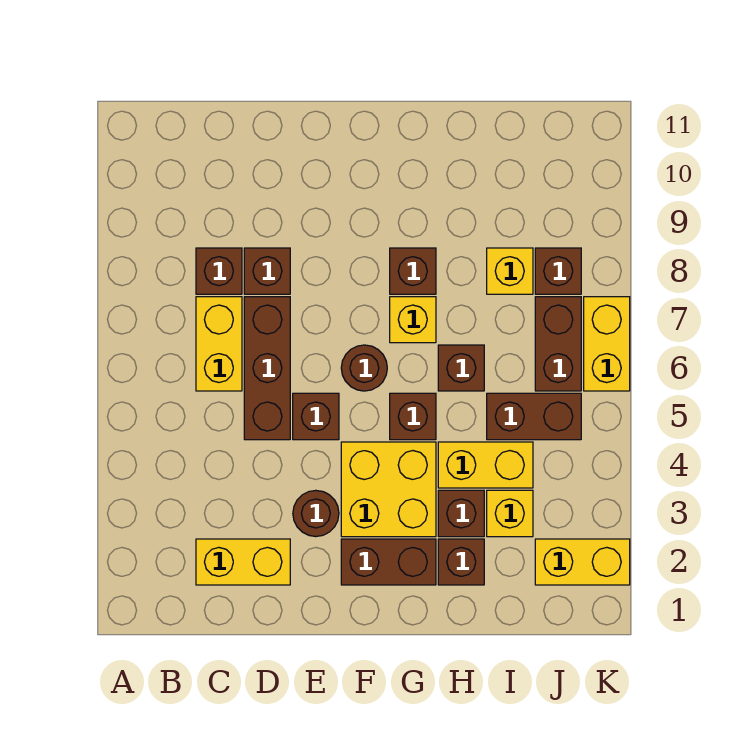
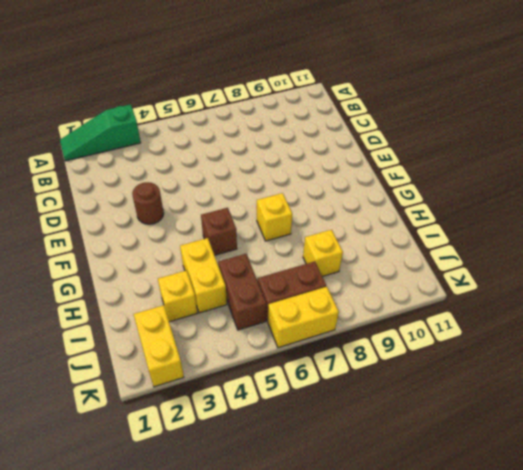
green slope A1:A3 level 1 top 3 -> none
none -> yellow brick C2:D2 level 1
none -> yellow brick C6:C7 level 1
none -> brown brick C8 level 1

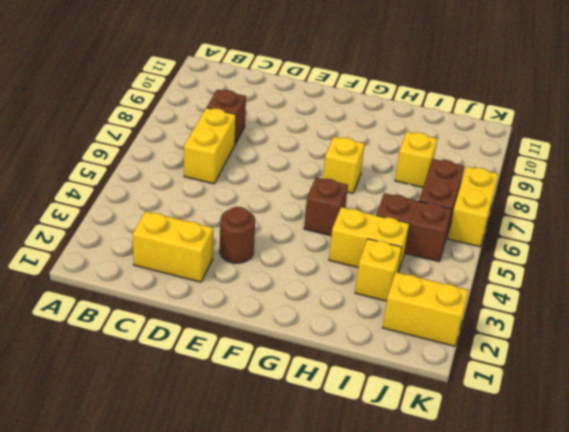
none -> brown brick D5:D7 level 1
none -> brown brick D8 level 1
none -> brown brick E5 level 1

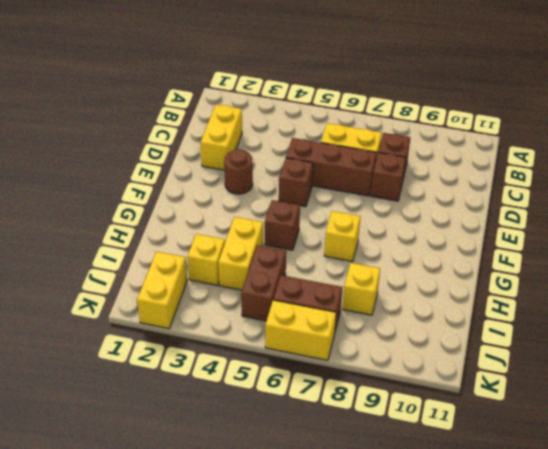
none -> brown brick F2:G2 level 1
none -> yellow brick F3:G4 level 1
none -> brown round brick F6 level 1

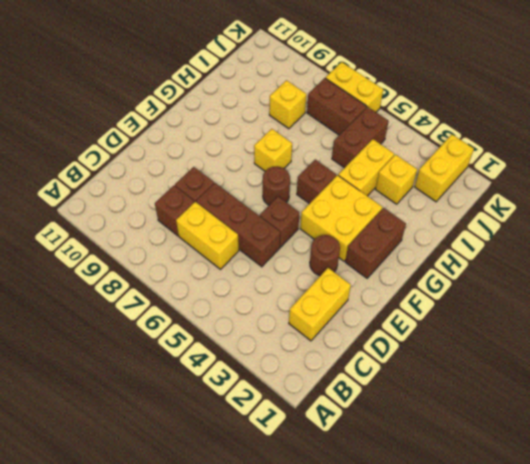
none -> brown brick G8 level 1
none -> brown brick H2 level 1
none -> brown brick H3 level 1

■ ■ ■ ■ ■

ABOUT THIS EXERCISE >>
Starting from the line with "none -> brown brick H2 level 1", write out every remaining line of the data above exactly, the final line included, and nothing before it.

TASK RESULT >>
none -> brown brick H2 level 1
none -> brown brick H3 level 1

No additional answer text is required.